- **Activity**: Exact reproduction, images excluded: write out the records below.

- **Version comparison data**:

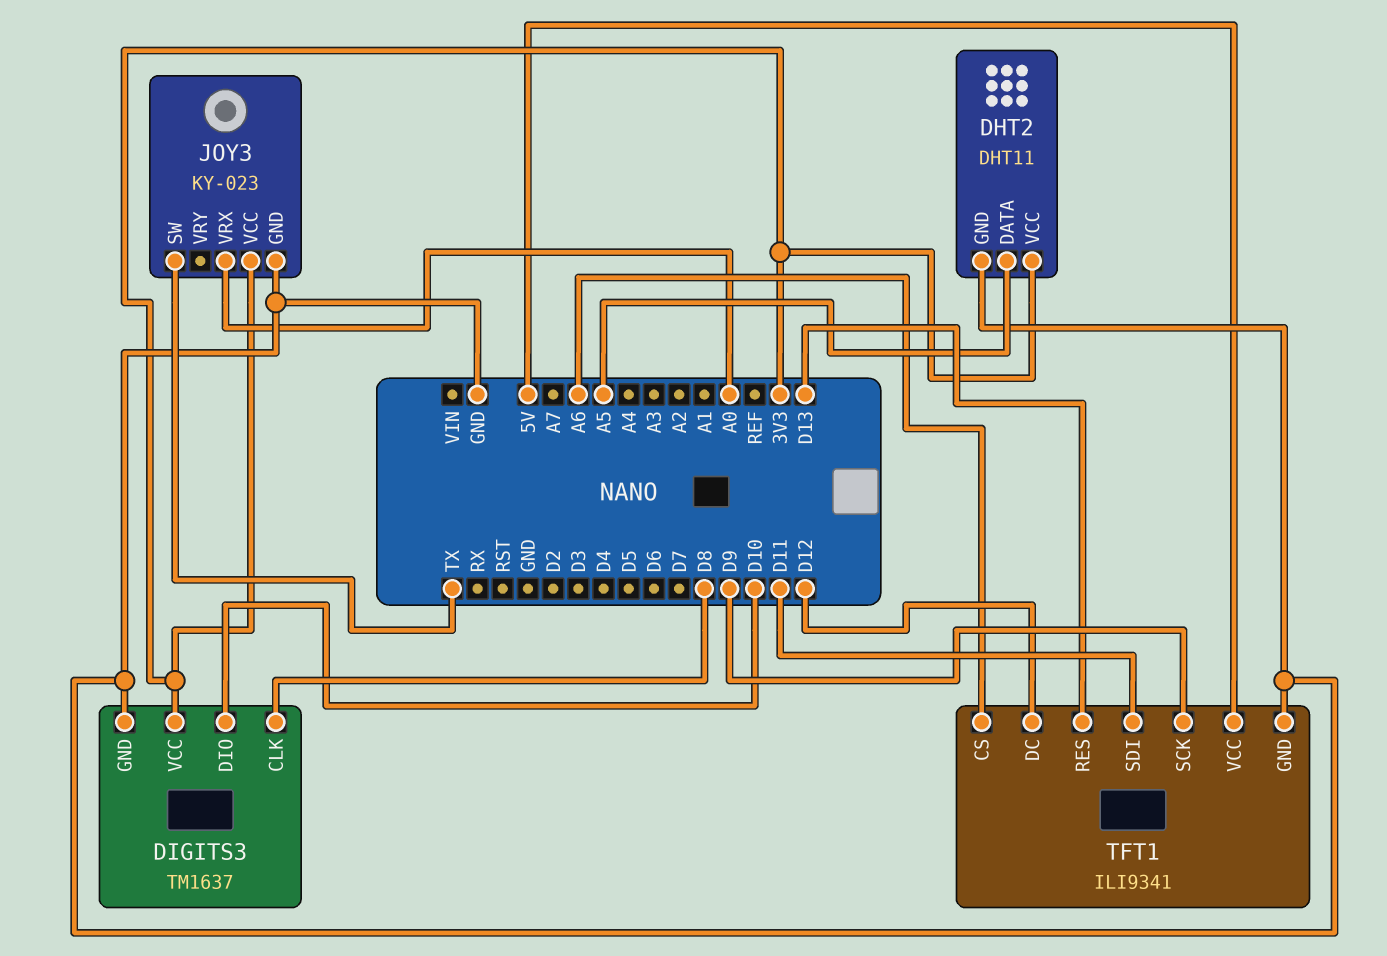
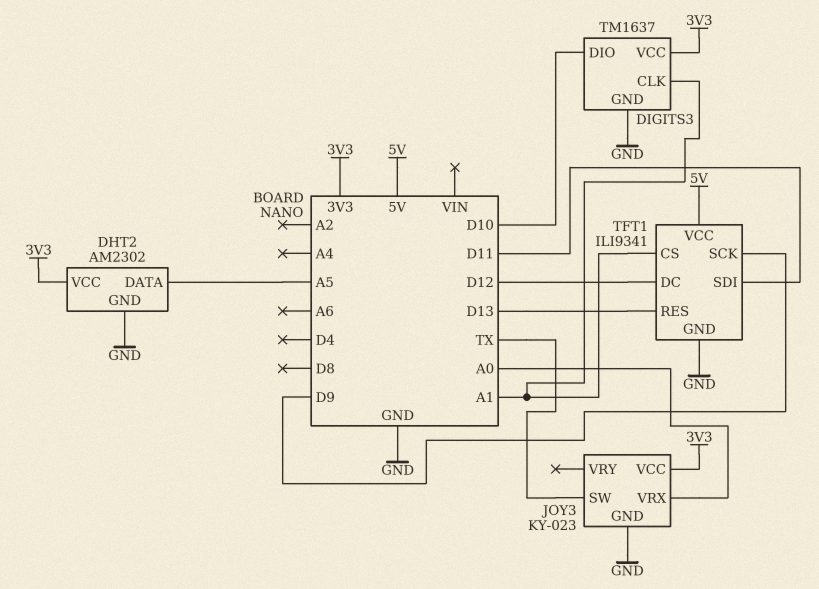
DHT2: DHT11 -> AM2302
DIGITS3 pin CLK: D8 -> A1
TFT1 pin CS: A6 -> A1

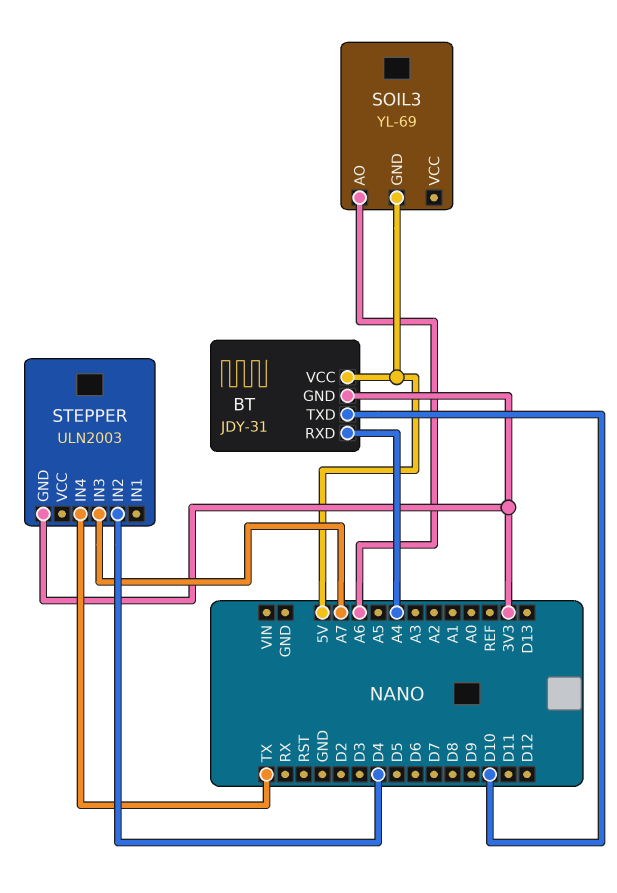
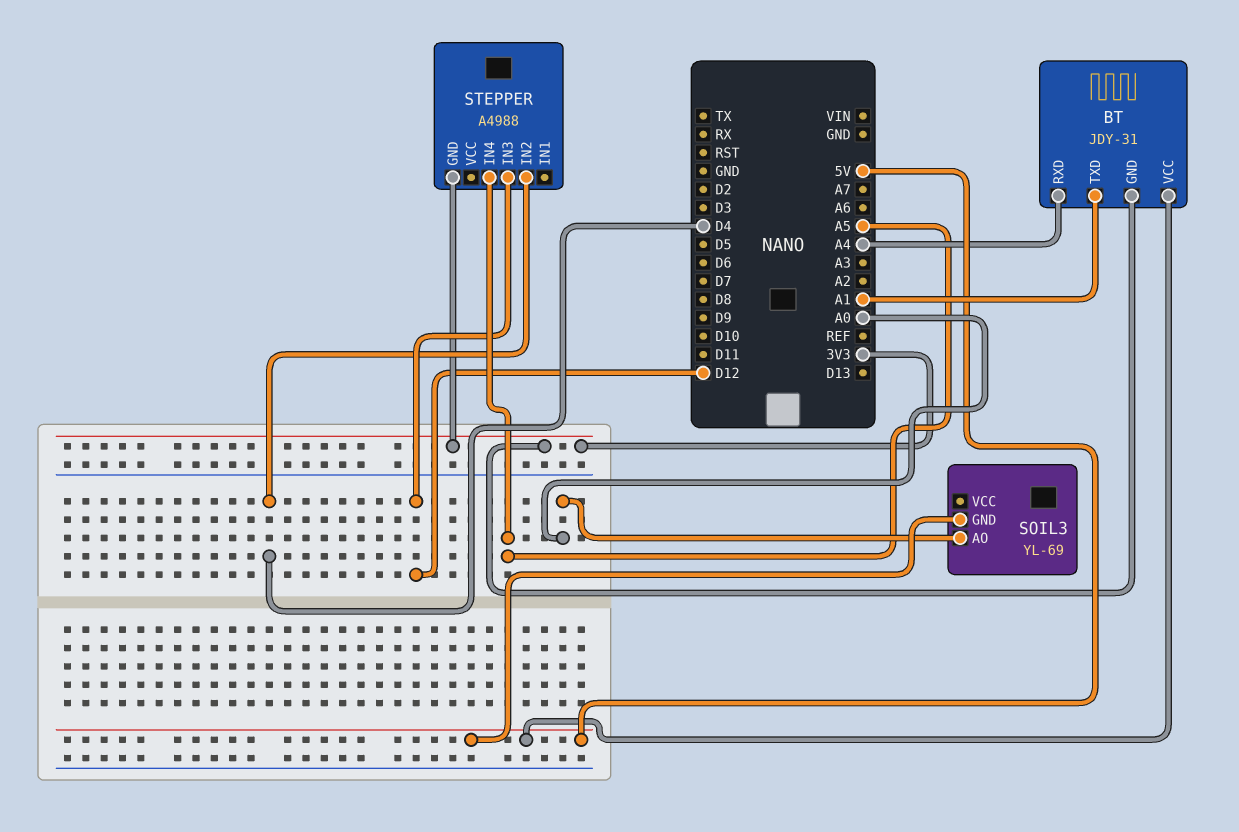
BT pin TXD: D10 -> A1
SOIL3 pin AO: A6 -> A0
STEPPER: ULN2003 -> A4988
STEPPER pin IN3: A7 -> D12
STEPPER pin IN4: TX -> A5

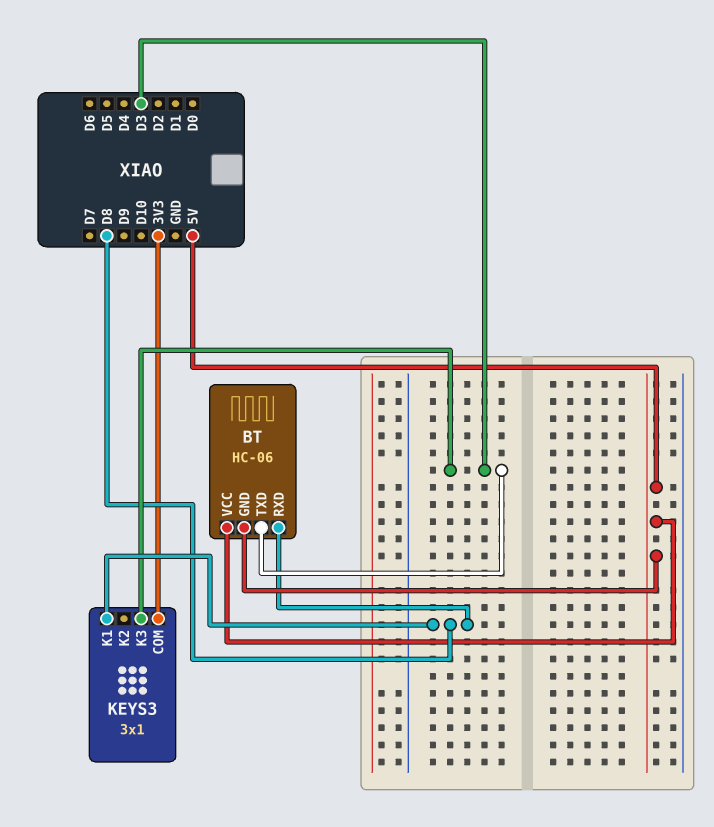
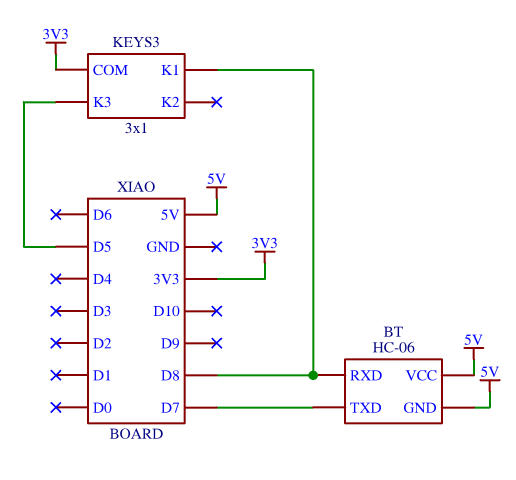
BT pin TXD: D3 -> D7
KEYS3 pin K3: D3 -> D5

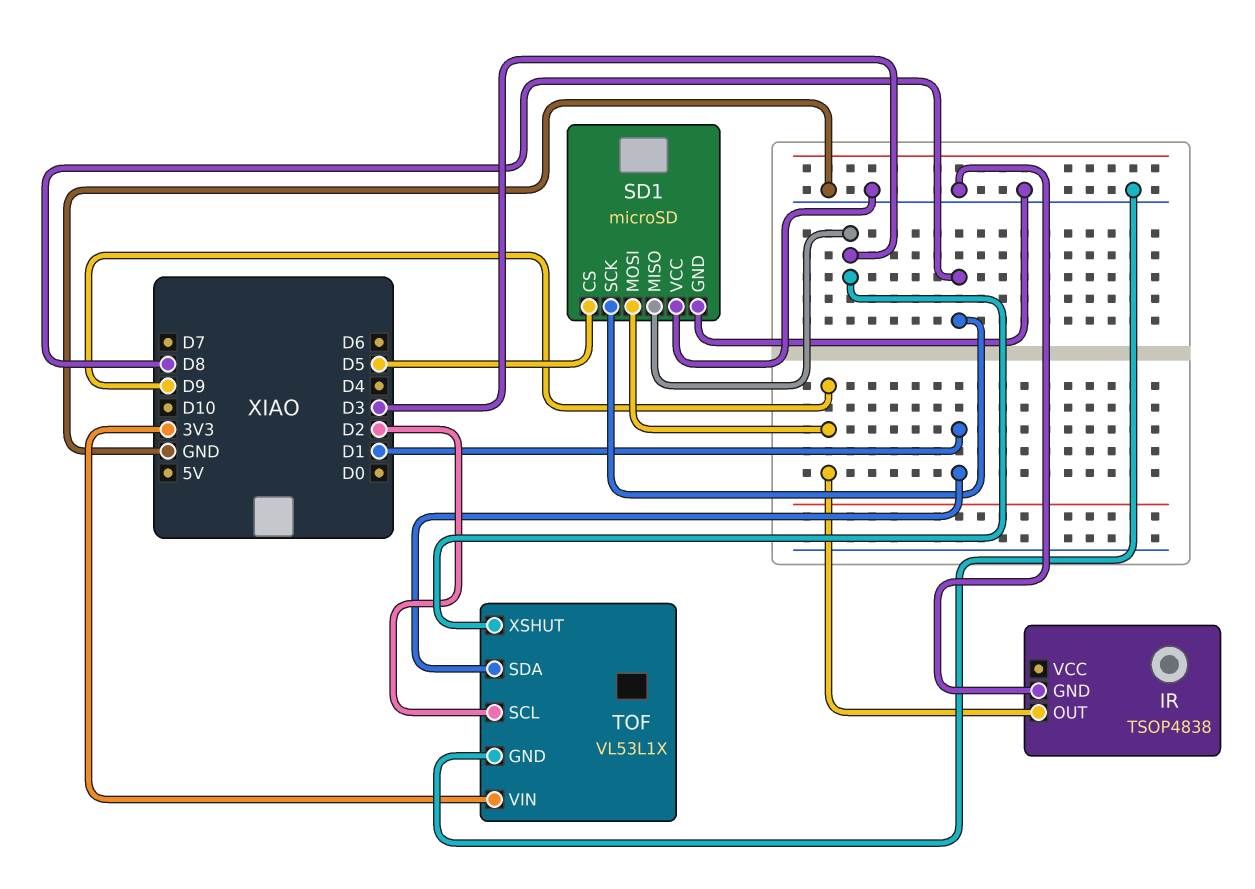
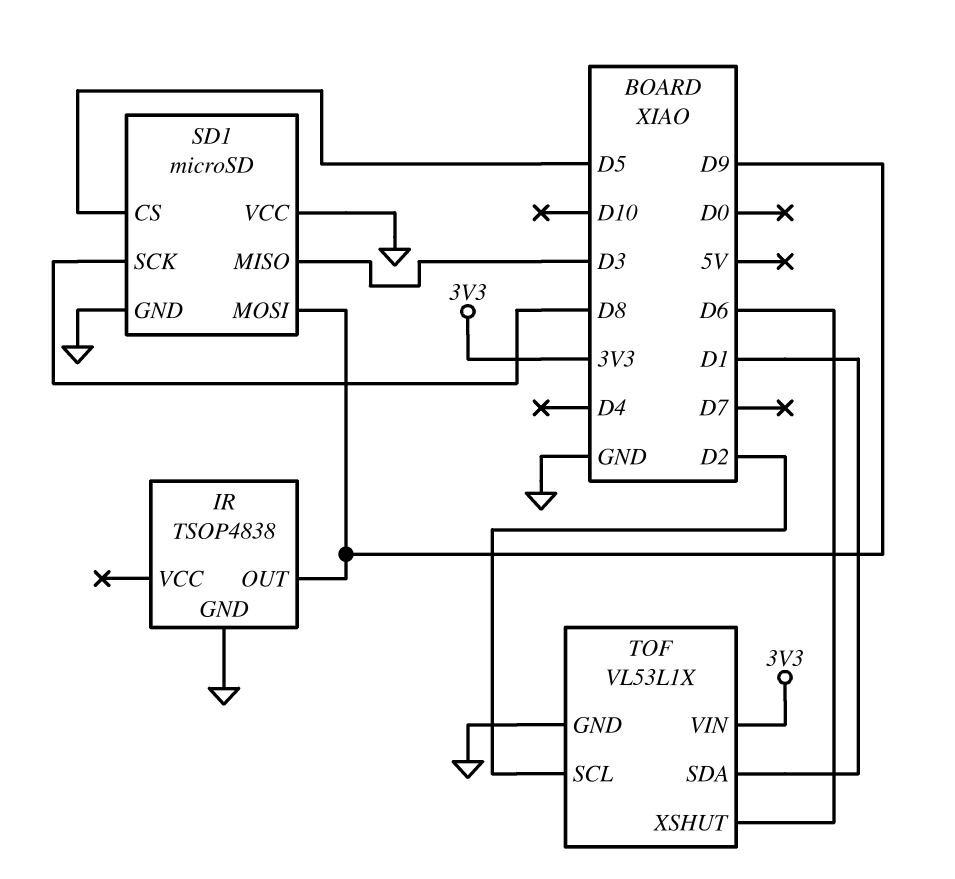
TOF pin XSHUT: D3 -> D6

- **Answer area**:
DHT2: DHT11 -> AM2302
DIGITS3 pin CLK: D8 -> A1
TFT1 pin CS: A6 -> A1

BT pin TXD: D10 -> A1
SOIL3 pin AO: A6 -> A0
STEPPER: ULN2003 -> A4988
STEPPER pin IN3: A7 -> D12
STEPPER pin IN4: TX -> A5

BT pin TXD: D3 -> D7
KEYS3 pin K3: D3 -> D5

TOF pin XSHUT: D3 -> D6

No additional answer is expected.